-- Data supplied follows --

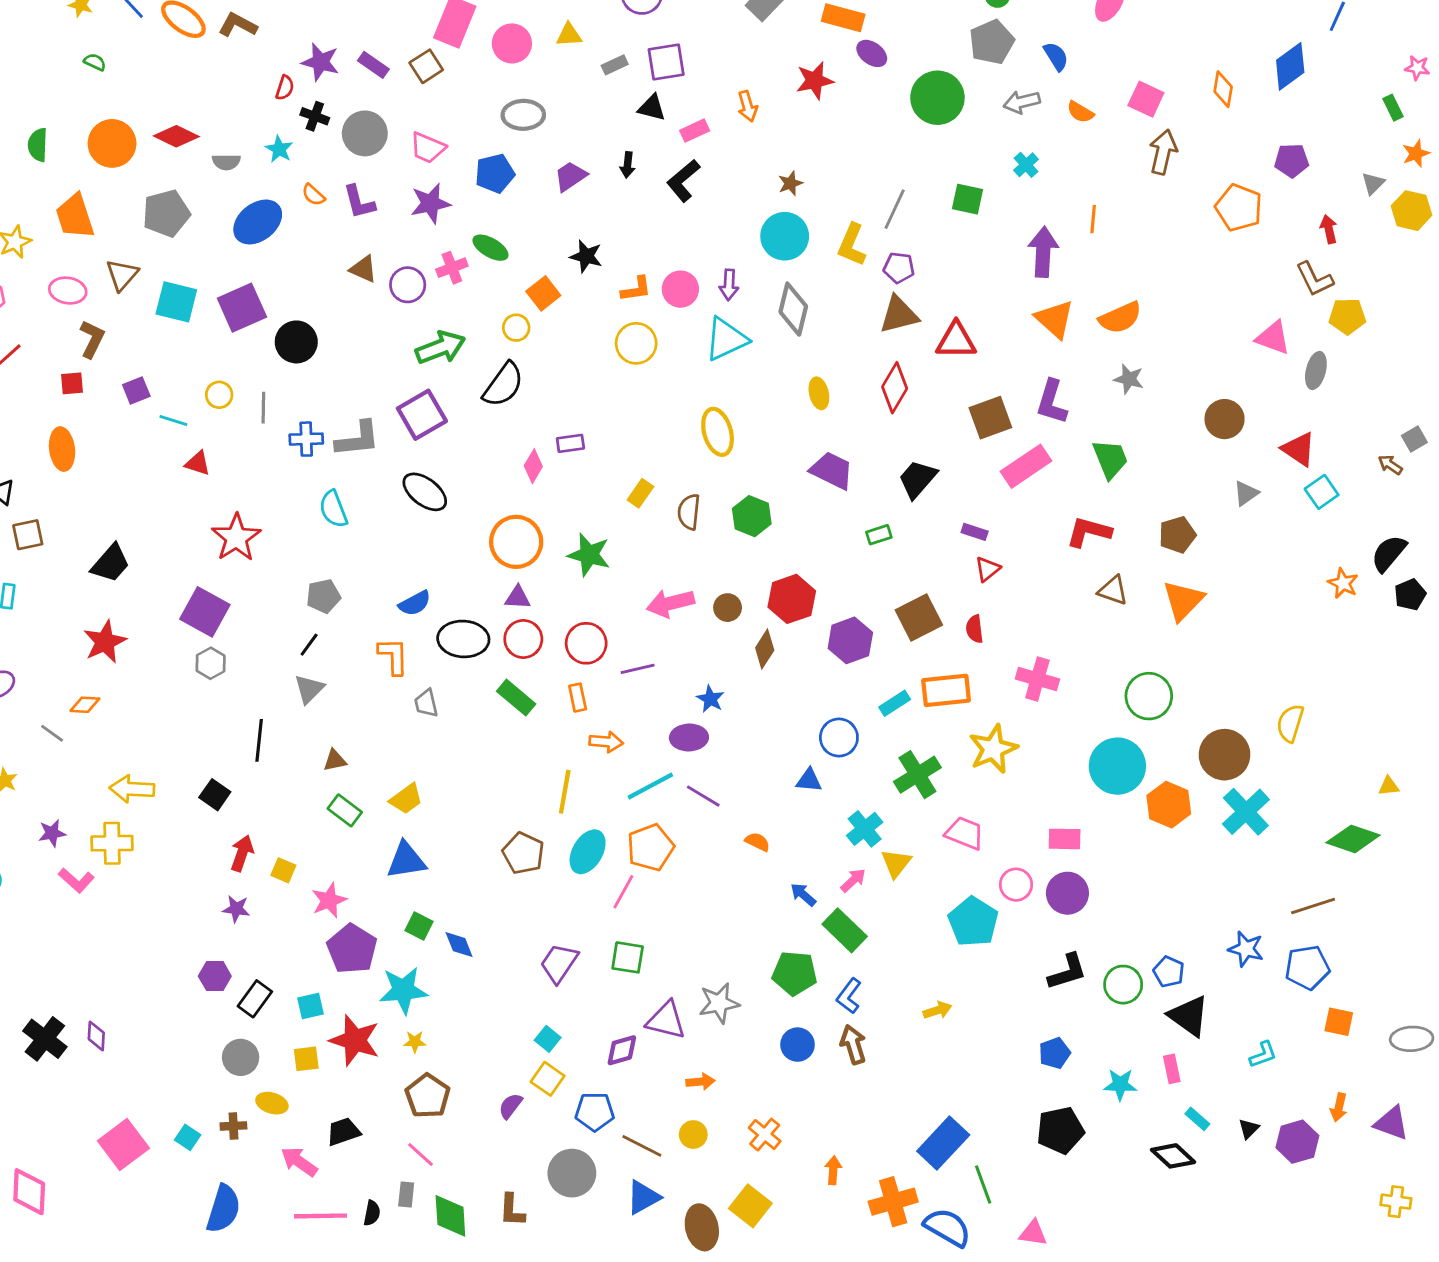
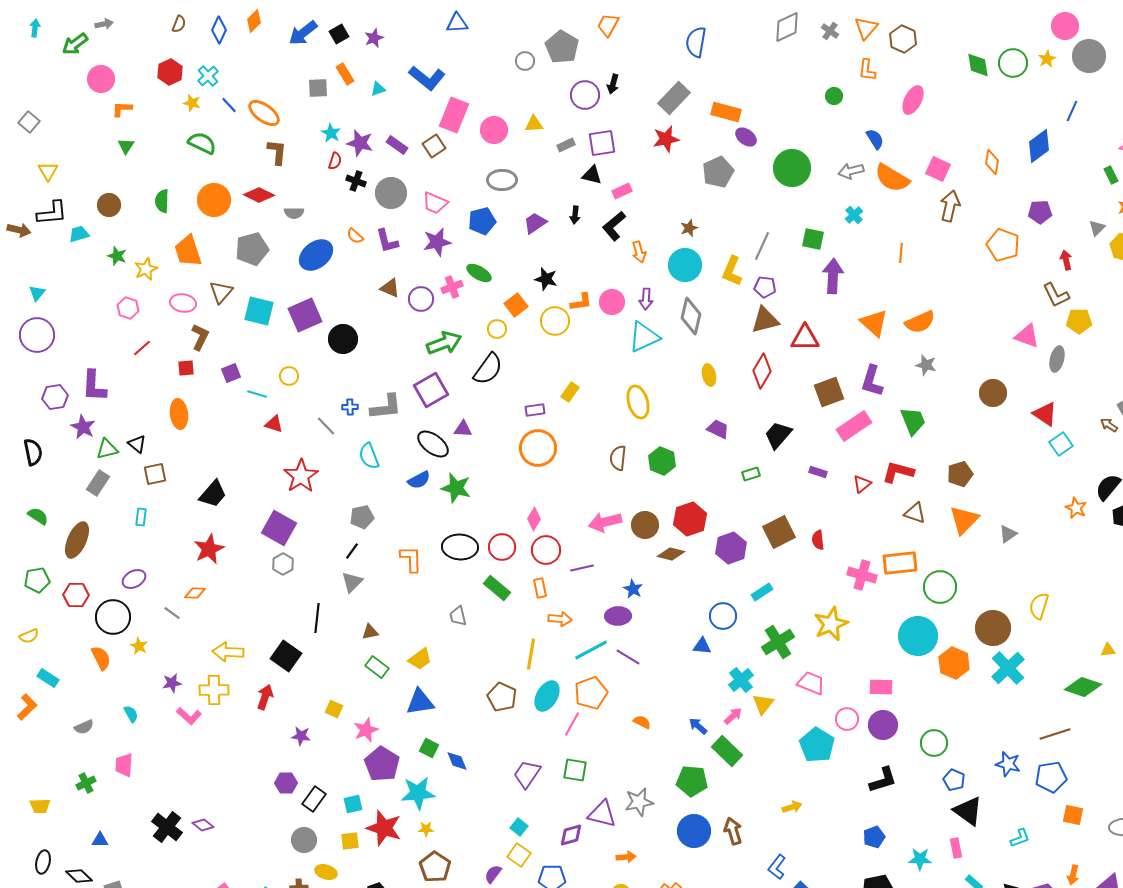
brown L-shape: (238, 25) -> (277, 152), moved, turned 68
gray pentagon: (992, 42) -> (718, 172), moved
green semicircle: (95, 62) -> (202, 143), size x1.8
red star: (815, 81) -> (666, 139), moved
orange arrow: (748, 106) -> (639, 252), moved
orange semicircle: (1080, 112) -> (892, 178), size x1.8
cyan star: (279, 149) -> (331, 133), moved
purple arrow: (1043, 252) -> (833, 276), moved
yellow circle: (636, 343) -> (555, 321), moved
gray line: (263, 408) -> (326, 426), moved, turned -45
blue cross: (306, 439) -> (350, 407), size x0.7
pink diamond: (533, 466) -> (534, 519), moved
purple trapezoid: (832, 470) -> (718, 429), size x0.7
yellow rectangle: (640, 493) -> (570, 392), moved
gray triangle: (1246, 493) -> (1008, 534), moved
orange circle: (516, 542) -> (538, 448), moved
green star: (589, 555) -> (456, 488), moved
red triangle: (987, 569) -> (862, 484), moved
purple triangle: (518, 598) -> (463, 429), moved
blue semicircle: (415, 603) -> (419, 480), moved
brown circle: (728, 608) -> (645, 525), size x1.4
brown diamond: (765, 649) -> (671, 554), turned 72
orange rectangle: (946, 690) -> (900, 563), moved
gray trapezoid: (426, 703) -> (458, 616), moved
black square: (215, 795) -> (286, 656), size x1.4
orange semicircle: (758, 842) -> (642, 722), moved
red arrow: (242, 853) -> (265, 697), moved
green circle: (1123, 985) -> (934, 743), moved
blue L-shape: (849, 996) -> (777, 867), moved
purple diamond: (96, 1036) -> (203, 825), turned -55
blue circle: (798, 1045) -> (694, 831), size x1.4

-- Data supplied concluded --

● Task to complete
The records above are to be quoted exactly, with all pictures left out.

● Task solution
brown L-shape: (238, 25) -> (277, 152), moved, turned 68
gray pentagon: (992, 42) -> (718, 172), moved
green semicircle: (95, 62) -> (202, 143), size x1.8
red star: (815, 81) -> (666, 139), moved
orange arrow: (748, 106) -> (639, 252), moved
orange semicircle: (1080, 112) -> (892, 178), size x1.8
cyan star: (279, 149) -> (331, 133), moved
purple arrow: (1043, 252) -> (833, 276), moved
yellow circle: (636, 343) -> (555, 321), moved
gray line: (263, 408) -> (326, 426), moved, turned -45
blue cross: (306, 439) -> (350, 407), size x0.7
pink diamond: (533, 466) -> (534, 519), moved
purple trapezoid: (832, 470) -> (718, 429), size x0.7
yellow rectangle: (640, 493) -> (570, 392), moved
gray triangle: (1246, 493) -> (1008, 534), moved
orange circle: (516, 542) -> (538, 448), moved
green star: (589, 555) -> (456, 488), moved
red triangle: (987, 569) -> (862, 484), moved
purple triangle: (518, 598) -> (463, 429), moved
blue semicircle: (415, 603) -> (419, 480), moved
brown circle: (728, 608) -> (645, 525), size x1.4
brown diamond: (765, 649) -> (671, 554), turned 72
orange rectangle: (946, 690) -> (900, 563), moved
gray trapezoid: (426, 703) -> (458, 616), moved
black square: (215, 795) -> (286, 656), size x1.4
orange semicircle: (758, 842) -> (642, 722), moved
red arrow: (242, 853) -> (265, 697), moved
green circle: (1123, 985) -> (934, 743), moved
blue L-shape: (849, 996) -> (777, 867), moved
purple diamond: (96, 1036) -> (203, 825), turned -55
blue circle: (798, 1045) -> (694, 831), size x1.4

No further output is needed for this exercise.